_INSTRUCTIONS TO FOLLOW_:
Please copy the data line for line, starting at its first line and ending at the line that contains "cyan L-shape: moved 5 px down", with both of those lines included.

_EXERCISE MATERIALS_:
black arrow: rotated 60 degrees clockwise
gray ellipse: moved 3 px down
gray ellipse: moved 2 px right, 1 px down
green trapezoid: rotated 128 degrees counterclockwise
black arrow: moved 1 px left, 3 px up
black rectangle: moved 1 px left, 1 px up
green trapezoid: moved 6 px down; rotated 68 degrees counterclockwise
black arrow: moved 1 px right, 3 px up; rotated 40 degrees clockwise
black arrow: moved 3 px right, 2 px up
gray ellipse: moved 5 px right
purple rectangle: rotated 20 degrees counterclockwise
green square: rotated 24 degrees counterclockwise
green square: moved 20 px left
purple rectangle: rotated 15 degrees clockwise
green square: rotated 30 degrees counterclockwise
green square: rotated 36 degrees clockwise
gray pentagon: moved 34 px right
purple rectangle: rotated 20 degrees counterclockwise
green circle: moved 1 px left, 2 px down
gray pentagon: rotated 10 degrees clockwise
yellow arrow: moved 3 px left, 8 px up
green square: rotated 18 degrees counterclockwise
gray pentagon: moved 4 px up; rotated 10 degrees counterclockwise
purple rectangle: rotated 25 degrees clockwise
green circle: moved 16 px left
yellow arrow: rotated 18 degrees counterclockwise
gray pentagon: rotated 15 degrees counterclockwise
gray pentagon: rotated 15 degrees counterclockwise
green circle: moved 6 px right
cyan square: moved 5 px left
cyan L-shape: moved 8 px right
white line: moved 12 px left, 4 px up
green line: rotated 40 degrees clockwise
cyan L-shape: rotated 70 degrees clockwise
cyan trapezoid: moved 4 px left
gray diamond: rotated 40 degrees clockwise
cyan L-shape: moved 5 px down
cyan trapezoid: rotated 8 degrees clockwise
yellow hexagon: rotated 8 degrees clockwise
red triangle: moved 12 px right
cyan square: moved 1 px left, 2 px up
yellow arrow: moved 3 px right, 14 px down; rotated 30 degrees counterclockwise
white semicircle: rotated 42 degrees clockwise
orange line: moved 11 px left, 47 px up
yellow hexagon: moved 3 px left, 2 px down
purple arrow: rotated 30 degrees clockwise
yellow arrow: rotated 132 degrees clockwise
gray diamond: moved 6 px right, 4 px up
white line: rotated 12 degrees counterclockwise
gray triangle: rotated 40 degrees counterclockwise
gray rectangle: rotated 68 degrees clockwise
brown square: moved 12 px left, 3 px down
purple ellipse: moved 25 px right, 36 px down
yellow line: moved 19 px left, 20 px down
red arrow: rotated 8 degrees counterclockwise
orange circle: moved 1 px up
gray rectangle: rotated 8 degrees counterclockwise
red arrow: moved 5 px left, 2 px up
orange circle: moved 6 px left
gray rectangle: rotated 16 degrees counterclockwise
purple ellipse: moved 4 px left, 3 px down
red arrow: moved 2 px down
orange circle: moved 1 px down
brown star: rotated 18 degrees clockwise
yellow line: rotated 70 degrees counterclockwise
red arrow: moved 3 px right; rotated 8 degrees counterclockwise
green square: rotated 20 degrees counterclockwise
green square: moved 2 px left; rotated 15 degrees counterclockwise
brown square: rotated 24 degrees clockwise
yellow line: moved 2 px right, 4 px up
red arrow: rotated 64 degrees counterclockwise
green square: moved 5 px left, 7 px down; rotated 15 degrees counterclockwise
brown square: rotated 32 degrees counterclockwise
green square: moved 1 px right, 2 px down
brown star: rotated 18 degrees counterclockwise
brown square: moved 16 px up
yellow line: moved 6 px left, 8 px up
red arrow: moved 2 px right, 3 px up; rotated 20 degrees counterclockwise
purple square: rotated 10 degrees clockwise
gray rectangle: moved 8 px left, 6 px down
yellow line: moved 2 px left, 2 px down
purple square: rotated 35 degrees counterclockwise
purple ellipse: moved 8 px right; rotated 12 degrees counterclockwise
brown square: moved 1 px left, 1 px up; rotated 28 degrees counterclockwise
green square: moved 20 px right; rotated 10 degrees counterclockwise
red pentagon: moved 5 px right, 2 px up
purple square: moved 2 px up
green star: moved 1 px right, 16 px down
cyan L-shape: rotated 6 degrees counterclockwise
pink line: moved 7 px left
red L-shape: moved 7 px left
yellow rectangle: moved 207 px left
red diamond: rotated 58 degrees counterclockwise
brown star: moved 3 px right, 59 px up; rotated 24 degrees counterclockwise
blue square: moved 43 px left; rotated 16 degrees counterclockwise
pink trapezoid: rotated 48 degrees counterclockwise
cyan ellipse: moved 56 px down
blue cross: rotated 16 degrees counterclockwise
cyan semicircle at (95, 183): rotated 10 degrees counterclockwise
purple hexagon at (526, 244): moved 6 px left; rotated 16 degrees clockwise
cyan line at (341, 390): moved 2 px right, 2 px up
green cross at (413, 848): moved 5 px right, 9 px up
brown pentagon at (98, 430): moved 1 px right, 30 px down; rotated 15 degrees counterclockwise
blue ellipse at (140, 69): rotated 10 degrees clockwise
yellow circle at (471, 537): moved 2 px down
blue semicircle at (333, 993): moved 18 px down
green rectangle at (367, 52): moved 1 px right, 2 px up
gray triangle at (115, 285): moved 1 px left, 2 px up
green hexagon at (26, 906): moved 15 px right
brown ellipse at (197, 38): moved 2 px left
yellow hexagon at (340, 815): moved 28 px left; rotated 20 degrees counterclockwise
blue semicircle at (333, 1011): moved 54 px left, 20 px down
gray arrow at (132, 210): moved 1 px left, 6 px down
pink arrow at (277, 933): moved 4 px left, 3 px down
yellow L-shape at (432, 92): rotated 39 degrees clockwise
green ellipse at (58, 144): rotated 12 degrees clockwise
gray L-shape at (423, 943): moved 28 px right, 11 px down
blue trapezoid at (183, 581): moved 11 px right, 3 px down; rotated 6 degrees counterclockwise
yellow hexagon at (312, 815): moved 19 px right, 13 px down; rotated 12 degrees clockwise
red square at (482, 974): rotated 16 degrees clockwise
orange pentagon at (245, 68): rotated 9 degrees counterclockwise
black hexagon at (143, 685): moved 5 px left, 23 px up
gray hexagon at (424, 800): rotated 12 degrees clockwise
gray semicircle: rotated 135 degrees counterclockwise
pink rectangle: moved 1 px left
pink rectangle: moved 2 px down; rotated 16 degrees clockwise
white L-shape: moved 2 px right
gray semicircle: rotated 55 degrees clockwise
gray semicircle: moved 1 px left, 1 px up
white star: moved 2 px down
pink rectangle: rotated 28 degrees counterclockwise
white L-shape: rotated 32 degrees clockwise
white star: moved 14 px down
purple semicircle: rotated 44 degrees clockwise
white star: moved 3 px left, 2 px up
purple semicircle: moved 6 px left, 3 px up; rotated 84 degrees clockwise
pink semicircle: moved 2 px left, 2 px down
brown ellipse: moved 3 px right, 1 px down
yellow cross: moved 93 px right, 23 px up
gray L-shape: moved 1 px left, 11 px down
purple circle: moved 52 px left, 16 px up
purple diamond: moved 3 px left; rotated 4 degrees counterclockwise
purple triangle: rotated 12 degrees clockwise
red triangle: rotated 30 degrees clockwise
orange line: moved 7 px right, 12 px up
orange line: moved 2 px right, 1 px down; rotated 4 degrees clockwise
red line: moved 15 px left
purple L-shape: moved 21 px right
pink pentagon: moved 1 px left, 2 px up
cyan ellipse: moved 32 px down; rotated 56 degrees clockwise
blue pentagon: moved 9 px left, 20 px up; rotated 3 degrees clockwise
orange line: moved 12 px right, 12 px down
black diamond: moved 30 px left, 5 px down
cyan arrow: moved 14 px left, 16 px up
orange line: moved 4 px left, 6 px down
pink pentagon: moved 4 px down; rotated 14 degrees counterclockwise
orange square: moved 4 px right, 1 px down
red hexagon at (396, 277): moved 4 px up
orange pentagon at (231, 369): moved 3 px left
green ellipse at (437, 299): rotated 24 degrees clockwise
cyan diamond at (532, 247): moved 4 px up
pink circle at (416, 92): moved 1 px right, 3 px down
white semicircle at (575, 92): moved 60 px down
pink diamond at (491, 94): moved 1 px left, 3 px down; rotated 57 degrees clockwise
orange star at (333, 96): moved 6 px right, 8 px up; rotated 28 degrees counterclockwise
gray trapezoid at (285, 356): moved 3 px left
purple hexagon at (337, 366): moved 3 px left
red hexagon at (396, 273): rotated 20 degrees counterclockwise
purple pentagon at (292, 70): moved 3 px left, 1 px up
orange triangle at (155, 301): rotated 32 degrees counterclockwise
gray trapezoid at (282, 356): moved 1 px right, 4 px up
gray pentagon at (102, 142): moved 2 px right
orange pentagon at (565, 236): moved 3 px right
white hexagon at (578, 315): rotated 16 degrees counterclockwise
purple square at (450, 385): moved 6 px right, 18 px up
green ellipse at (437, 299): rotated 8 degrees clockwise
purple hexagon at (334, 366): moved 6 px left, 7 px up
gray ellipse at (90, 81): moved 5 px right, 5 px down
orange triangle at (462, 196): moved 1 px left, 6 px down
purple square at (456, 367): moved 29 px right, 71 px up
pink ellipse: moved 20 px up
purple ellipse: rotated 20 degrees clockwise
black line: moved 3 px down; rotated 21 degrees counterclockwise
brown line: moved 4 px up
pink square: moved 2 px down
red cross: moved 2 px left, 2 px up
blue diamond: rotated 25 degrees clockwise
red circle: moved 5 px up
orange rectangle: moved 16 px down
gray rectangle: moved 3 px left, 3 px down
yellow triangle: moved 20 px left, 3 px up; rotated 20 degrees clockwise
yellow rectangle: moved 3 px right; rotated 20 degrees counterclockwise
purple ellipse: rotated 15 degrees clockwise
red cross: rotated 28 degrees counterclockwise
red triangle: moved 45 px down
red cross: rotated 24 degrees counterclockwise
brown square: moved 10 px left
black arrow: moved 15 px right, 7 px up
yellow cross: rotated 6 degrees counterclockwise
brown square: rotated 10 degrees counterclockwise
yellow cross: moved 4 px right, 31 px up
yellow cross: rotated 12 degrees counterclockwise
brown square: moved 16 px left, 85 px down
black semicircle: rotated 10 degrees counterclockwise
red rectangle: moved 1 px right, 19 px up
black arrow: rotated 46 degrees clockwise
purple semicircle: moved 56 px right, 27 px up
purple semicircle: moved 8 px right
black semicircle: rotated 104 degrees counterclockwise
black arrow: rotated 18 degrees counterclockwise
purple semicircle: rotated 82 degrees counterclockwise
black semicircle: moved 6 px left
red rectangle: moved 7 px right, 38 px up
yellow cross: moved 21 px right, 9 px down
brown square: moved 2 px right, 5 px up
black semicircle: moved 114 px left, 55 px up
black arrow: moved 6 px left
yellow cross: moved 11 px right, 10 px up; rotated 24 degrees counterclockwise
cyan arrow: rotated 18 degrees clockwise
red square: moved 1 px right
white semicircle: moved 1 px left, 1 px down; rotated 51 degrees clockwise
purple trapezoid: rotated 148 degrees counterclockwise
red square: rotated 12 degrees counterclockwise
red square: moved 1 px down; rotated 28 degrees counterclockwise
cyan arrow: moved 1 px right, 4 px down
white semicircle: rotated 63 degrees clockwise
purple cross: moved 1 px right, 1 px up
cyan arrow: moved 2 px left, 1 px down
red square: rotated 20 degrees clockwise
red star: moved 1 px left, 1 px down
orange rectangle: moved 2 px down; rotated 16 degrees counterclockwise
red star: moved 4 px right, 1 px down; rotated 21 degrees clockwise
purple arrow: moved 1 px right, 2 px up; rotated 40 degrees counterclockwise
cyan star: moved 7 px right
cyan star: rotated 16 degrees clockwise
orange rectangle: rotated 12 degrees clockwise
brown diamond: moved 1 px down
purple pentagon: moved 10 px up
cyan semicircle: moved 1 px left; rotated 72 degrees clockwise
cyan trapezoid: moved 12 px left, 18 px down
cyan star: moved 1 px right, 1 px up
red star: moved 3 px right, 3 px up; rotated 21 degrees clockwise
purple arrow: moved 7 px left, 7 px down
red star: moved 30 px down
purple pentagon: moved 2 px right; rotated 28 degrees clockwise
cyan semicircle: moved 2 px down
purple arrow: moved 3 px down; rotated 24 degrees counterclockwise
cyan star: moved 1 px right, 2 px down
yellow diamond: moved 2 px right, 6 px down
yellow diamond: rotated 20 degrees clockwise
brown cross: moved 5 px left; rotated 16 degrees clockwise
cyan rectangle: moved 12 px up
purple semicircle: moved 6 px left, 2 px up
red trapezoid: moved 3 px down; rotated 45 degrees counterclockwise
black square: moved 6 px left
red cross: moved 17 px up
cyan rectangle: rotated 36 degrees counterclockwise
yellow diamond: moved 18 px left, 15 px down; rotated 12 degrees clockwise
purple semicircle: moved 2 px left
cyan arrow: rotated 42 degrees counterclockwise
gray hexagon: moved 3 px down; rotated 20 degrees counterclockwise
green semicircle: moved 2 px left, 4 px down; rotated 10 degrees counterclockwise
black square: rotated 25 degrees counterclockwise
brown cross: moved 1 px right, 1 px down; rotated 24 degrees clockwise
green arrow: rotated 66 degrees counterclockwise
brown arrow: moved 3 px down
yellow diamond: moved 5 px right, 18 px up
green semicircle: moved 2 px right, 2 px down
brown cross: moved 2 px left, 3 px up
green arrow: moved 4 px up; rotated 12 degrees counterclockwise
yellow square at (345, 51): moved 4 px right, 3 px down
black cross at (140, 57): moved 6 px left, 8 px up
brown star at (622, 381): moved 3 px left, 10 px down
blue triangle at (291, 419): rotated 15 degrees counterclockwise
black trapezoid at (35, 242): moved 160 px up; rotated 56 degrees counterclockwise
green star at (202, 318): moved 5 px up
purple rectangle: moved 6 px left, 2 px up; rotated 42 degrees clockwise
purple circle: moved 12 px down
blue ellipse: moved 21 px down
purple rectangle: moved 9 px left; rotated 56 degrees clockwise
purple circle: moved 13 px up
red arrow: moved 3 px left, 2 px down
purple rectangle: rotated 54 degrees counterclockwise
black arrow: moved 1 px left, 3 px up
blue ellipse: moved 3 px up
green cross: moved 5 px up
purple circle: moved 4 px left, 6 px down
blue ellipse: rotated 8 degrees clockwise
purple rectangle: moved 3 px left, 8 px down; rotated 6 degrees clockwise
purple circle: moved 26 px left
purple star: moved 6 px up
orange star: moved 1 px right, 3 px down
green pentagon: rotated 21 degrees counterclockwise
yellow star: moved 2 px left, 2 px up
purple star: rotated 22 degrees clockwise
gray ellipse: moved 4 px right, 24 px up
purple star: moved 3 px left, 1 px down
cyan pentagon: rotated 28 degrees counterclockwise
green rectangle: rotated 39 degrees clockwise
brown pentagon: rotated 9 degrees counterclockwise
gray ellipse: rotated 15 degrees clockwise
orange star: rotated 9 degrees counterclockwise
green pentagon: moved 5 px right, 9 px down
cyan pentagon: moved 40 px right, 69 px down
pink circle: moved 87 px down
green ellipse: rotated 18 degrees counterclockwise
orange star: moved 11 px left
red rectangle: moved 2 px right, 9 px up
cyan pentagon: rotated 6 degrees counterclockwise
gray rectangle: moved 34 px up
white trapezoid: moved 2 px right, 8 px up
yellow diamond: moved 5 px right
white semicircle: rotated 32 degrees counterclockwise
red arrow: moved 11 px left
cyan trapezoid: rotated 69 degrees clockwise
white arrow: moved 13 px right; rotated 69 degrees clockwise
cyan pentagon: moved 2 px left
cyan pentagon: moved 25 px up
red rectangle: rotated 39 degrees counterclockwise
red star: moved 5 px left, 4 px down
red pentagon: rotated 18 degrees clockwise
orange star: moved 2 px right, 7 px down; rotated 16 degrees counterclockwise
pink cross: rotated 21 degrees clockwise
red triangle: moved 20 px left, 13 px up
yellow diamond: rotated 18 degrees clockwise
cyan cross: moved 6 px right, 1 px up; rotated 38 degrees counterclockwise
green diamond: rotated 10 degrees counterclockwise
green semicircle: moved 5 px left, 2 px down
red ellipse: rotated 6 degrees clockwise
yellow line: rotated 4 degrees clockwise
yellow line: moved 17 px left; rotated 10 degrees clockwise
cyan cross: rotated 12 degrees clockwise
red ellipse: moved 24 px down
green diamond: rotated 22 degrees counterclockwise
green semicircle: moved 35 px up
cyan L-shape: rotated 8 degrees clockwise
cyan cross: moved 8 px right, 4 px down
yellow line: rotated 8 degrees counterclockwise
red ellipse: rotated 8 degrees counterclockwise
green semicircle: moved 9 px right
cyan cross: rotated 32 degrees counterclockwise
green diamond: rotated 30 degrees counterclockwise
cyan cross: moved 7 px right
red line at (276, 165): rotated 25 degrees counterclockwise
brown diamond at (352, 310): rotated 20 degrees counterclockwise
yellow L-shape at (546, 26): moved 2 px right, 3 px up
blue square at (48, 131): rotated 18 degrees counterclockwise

_EXERCISE SOLUTION_:
black arrow: rotated 60 degrees clockwise
gray ellipse: moved 3 px down
gray ellipse: moved 2 px right, 1 px down
green trapezoid: rotated 128 degrees counterclockwise
black arrow: moved 1 px left, 3 px up
black rectangle: moved 1 px left, 1 px up
green trapezoid: moved 6 px down; rotated 68 degrees counterclockwise
black arrow: moved 1 px right, 3 px up; rotated 40 degrees clockwise
black arrow: moved 3 px right, 2 px up
gray ellipse: moved 5 px right
purple rectangle: rotated 20 degrees counterclockwise
green square: rotated 24 degrees counterclockwise
green square: moved 20 px left
purple rectangle: rotated 15 degrees clockwise
green square: rotated 30 degrees counterclockwise
green square: rotated 36 degrees clockwise
gray pentagon: moved 34 px right
purple rectangle: rotated 20 degrees counterclockwise
green circle: moved 1 px left, 2 px down
gray pentagon: rotated 10 degrees clockwise
yellow arrow: moved 3 px left, 8 px up
green square: rotated 18 degrees counterclockwise
gray pentagon: moved 4 px up; rotated 10 degrees counterclockwise
purple rectangle: rotated 25 degrees clockwise
green circle: moved 16 px left
yellow arrow: rotated 18 degrees counterclockwise
gray pentagon: rotated 15 degrees counterclockwise
gray pentagon: rotated 15 degrees counterclockwise
green circle: moved 6 px right
cyan square: moved 5 px left
cyan L-shape: moved 8 px right
white line: moved 12 px left, 4 px up
green line: rotated 40 degrees clockwise
cyan L-shape: rotated 70 degrees clockwise
cyan trapezoid: moved 4 px left
gray diamond: rotated 40 degrees clockwise
cyan L-shape: moved 5 px down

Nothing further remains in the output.